BEGIN Provided data
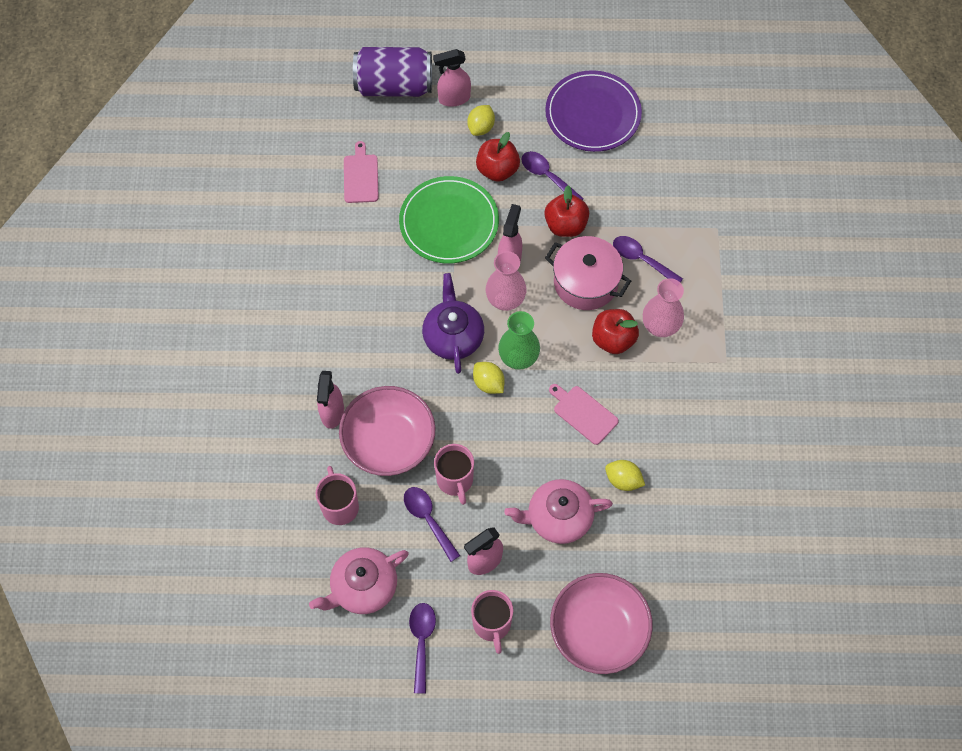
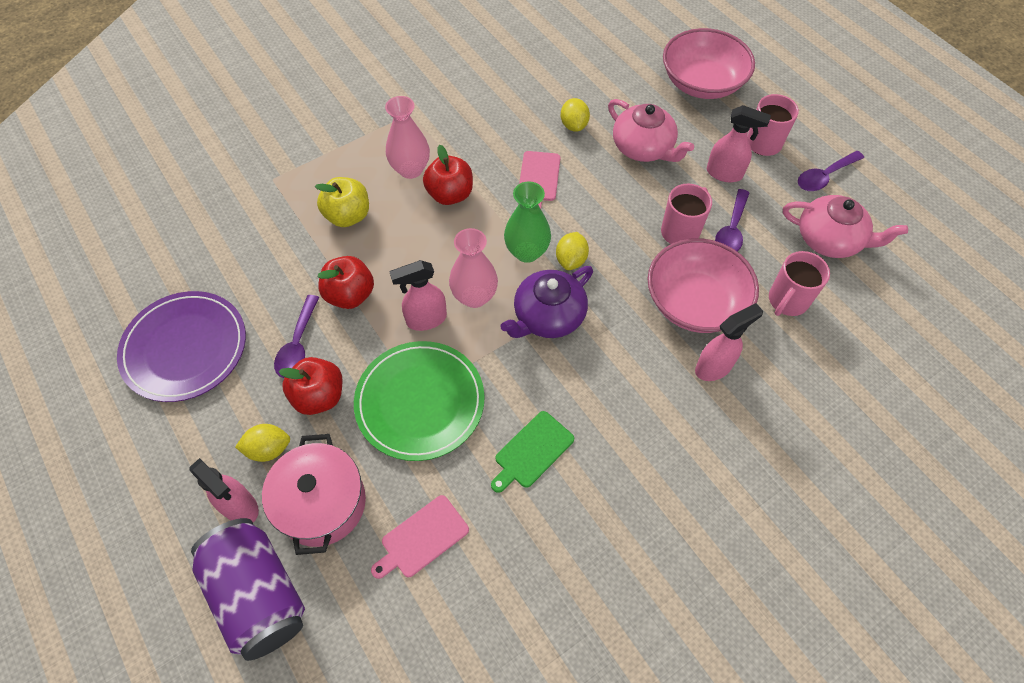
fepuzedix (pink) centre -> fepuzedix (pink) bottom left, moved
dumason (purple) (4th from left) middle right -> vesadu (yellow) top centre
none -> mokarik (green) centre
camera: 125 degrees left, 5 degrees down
END Provided data
Assigned task — Wherever a picture appears in the material above, skip it and copy the rest without change.

Response to the task —
fepuzedix (pink) centre -> fepuzedix (pink) bottom left, moved
dumason (purple) (4th from left) middle right -> vesadu (yellow) top centre
none -> mokarik (green) centre
camera: 125 degrees left, 5 degrees down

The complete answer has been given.